Write out every record below exactly, leaving the pictures out.

[DATA FOR THIS TASK — start]

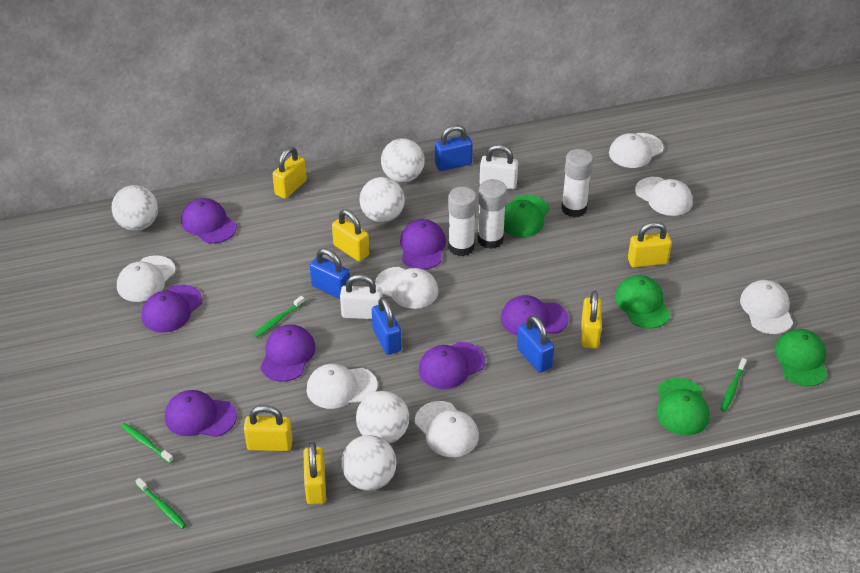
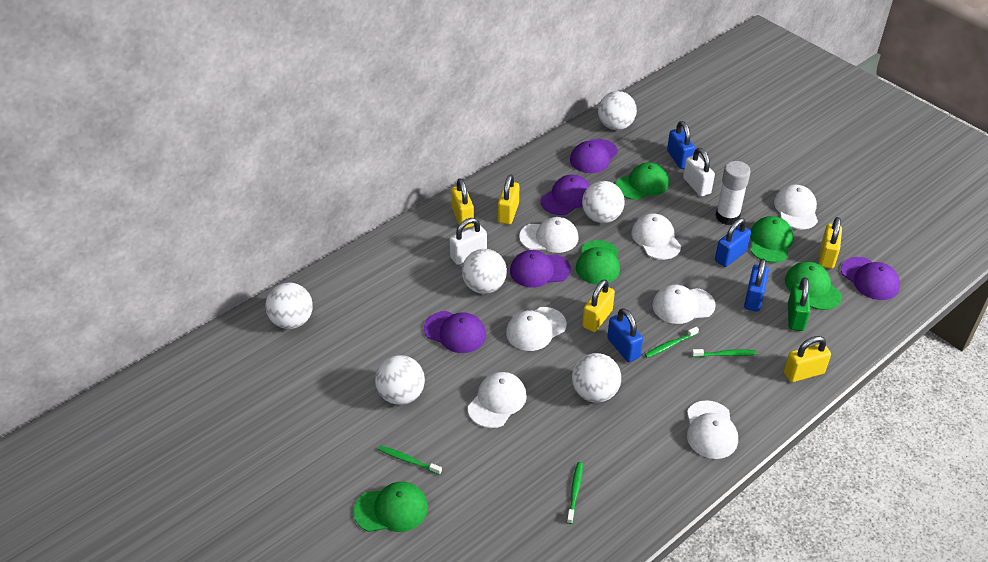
green cap: 4 -> 5
green padlock: 0 -> 1
purple cap: 7 -> 5
white ball: 5 -> 6
white glue stick: 3 -> 1
yellow padlock: 6 -> 5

[DATA FOR THIS TASK — finish]

> **REPLY TO THE TASK**
green cap: 4 -> 5
green padlock: 0 -> 1
purple cap: 7 -> 5
white ball: 5 -> 6
white glue stick: 3 -> 1
yellow padlock: 6 -> 5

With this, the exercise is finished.